What you should do:
Each entry below should be given again exactly; the pictures stay out.

(Revision tracking records)
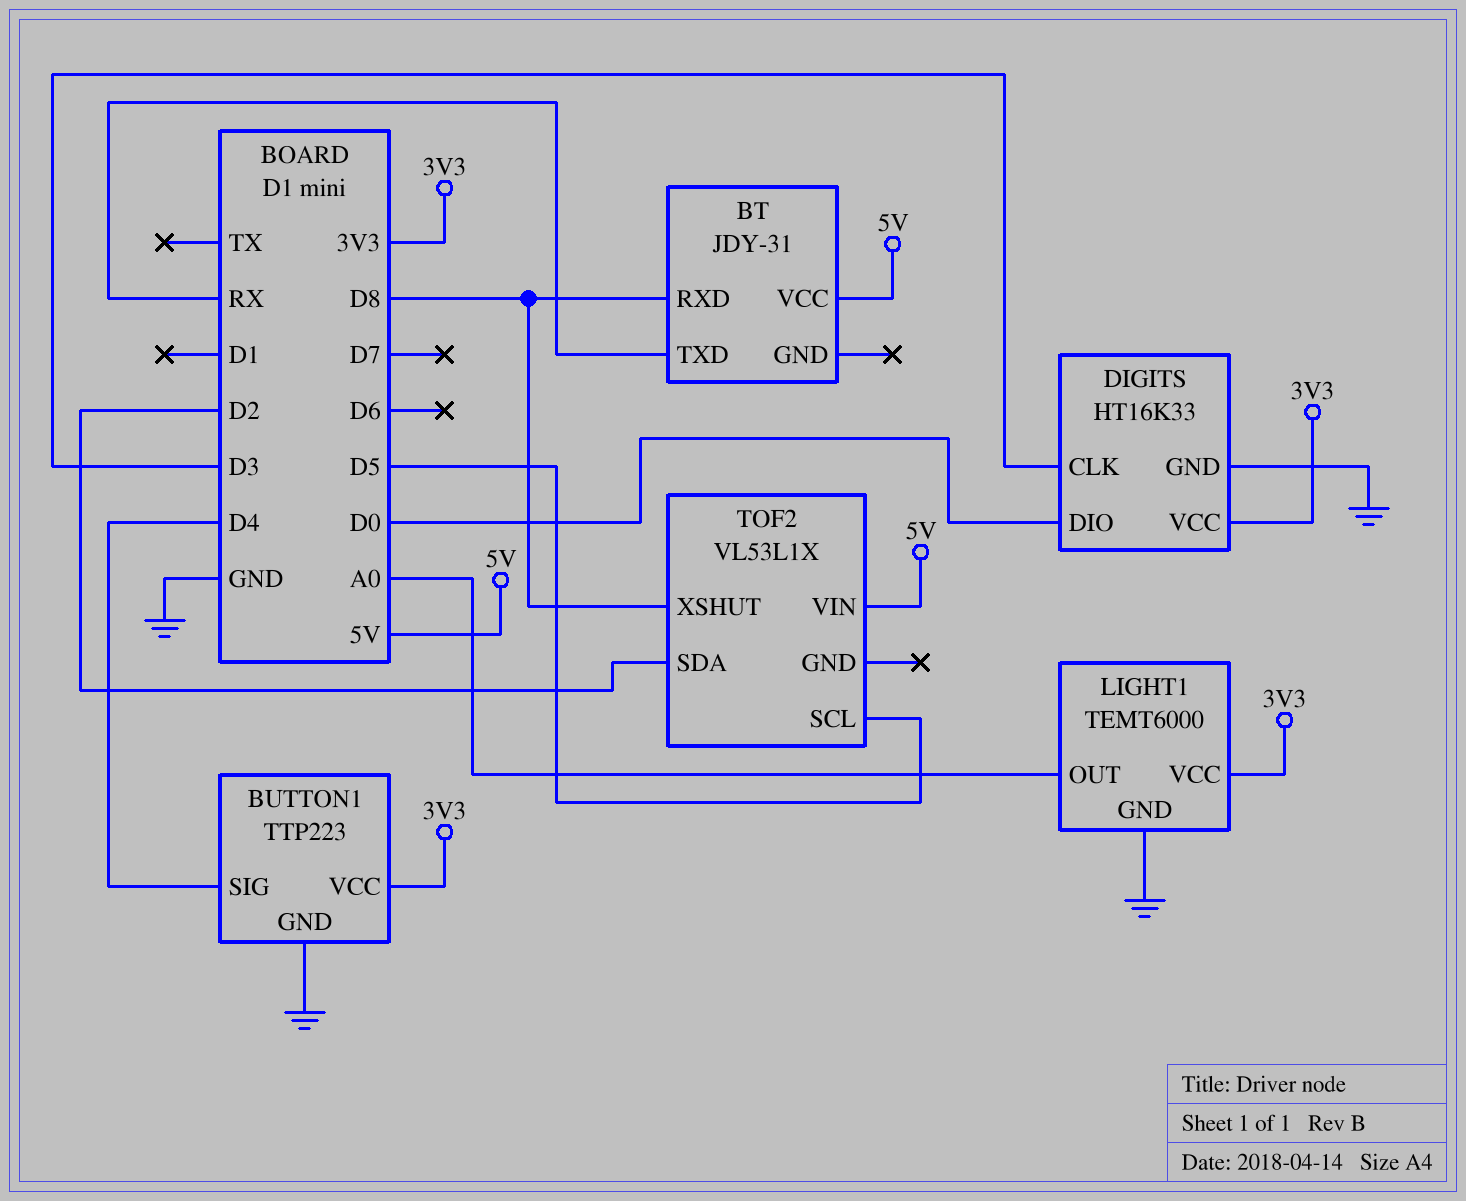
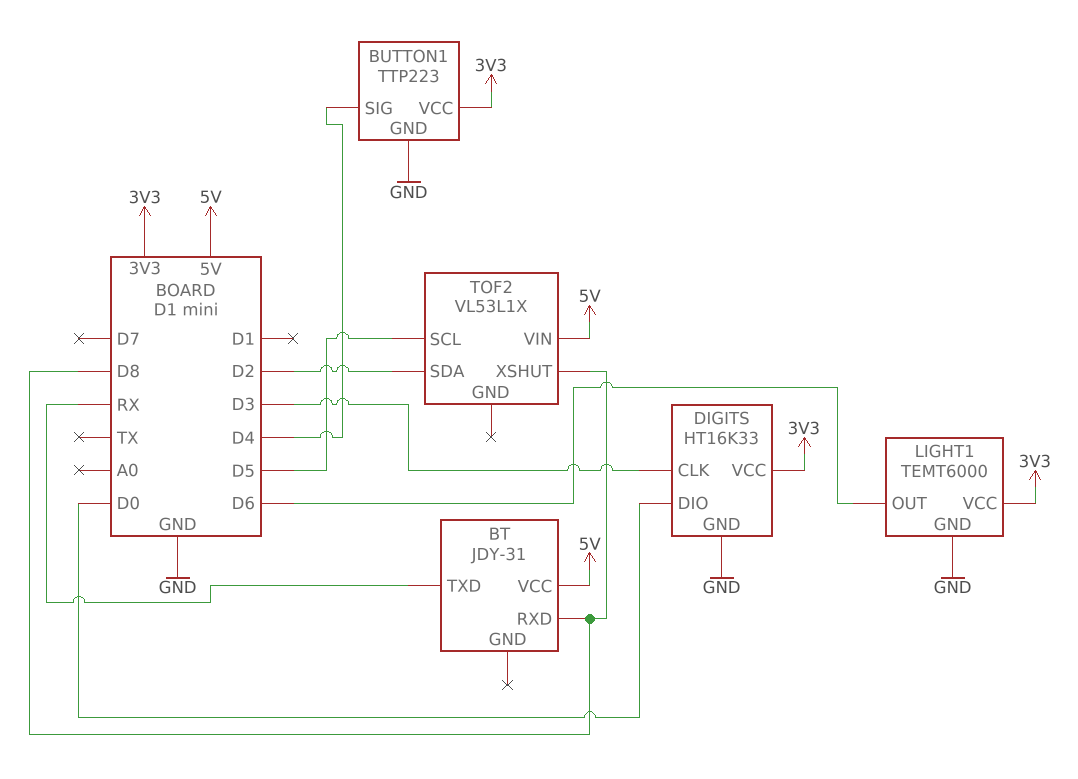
LIGHT1 pin OUT: A0 -> D6

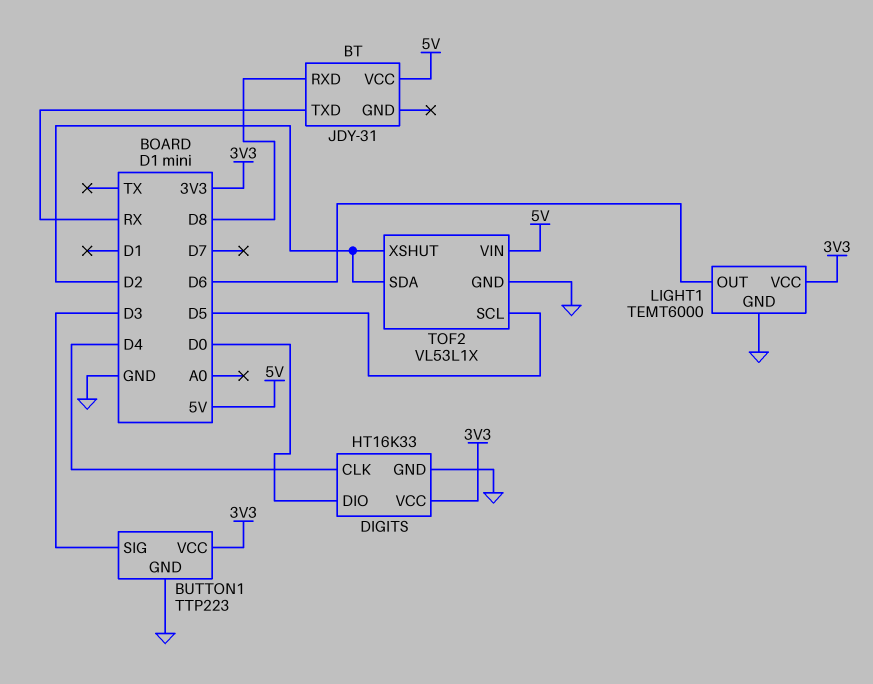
BUTTON1 pin SIG: D4 -> D3
DIGITS pin CLK: D3 -> D4
TOF2 pin GND: none -> GND
TOF2 pin XSHUT: D8 -> D2

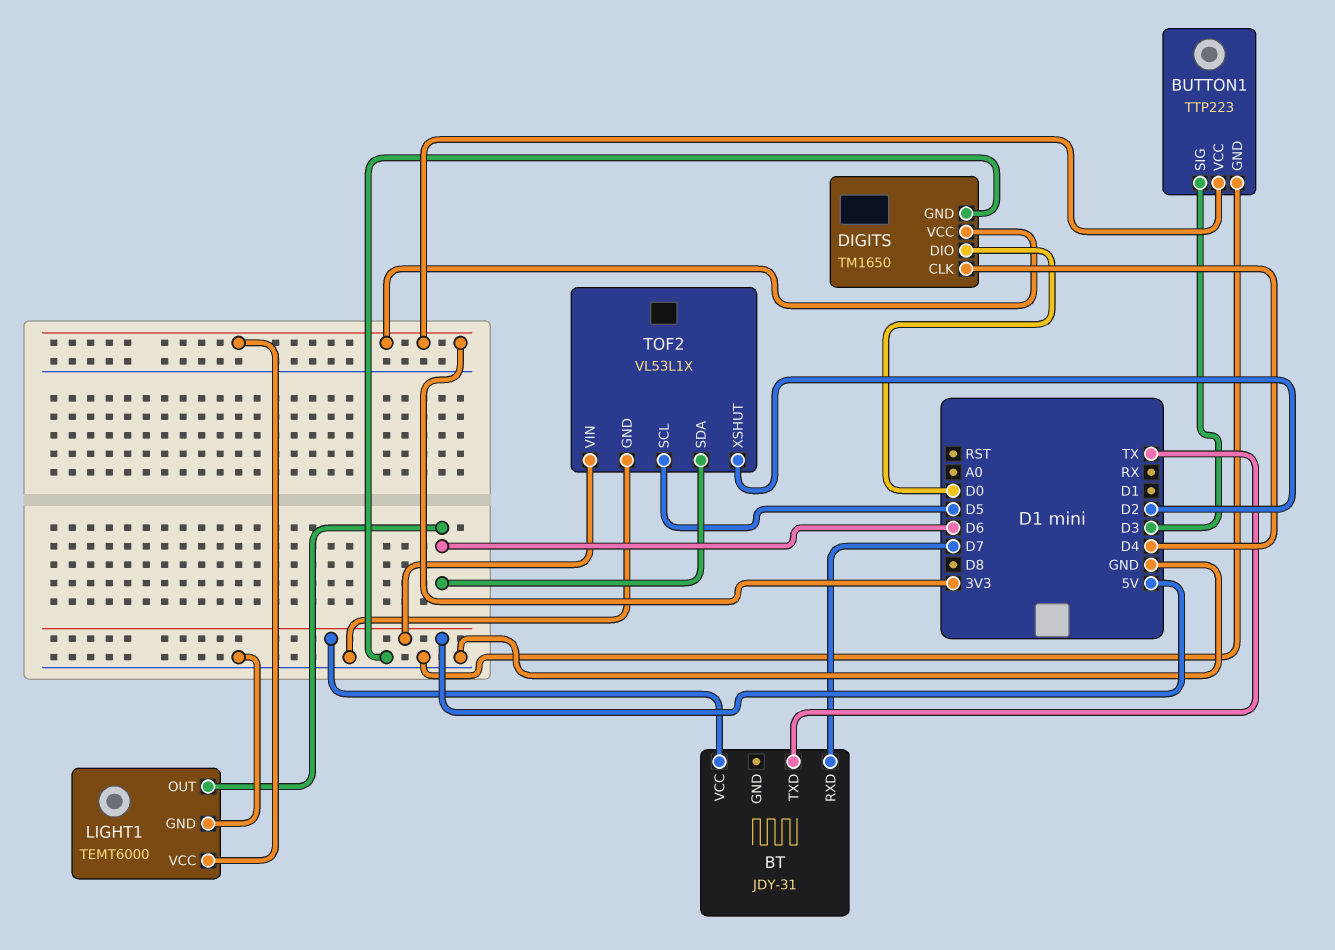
BT pin RXD: D8 -> D7
BT pin TXD: RX -> TX
DIGITS: HT16K33 -> TM1650
TOF2 pin SDA: D2 -> D6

Solution for this task:
LIGHT1 pin OUT: A0 -> D6

BUTTON1 pin SIG: D4 -> D3
DIGITS pin CLK: D3 -> D4
TOF2 pin GND: none -> GND
TOF2 pin XSHUT: D8 -> D2

BT pin RXD: D8 -> D7
BT pin TXD: RX -> TX
DIGITS: HT16K33 -> TM1650
TOF2 pin SDA: D2 -> D6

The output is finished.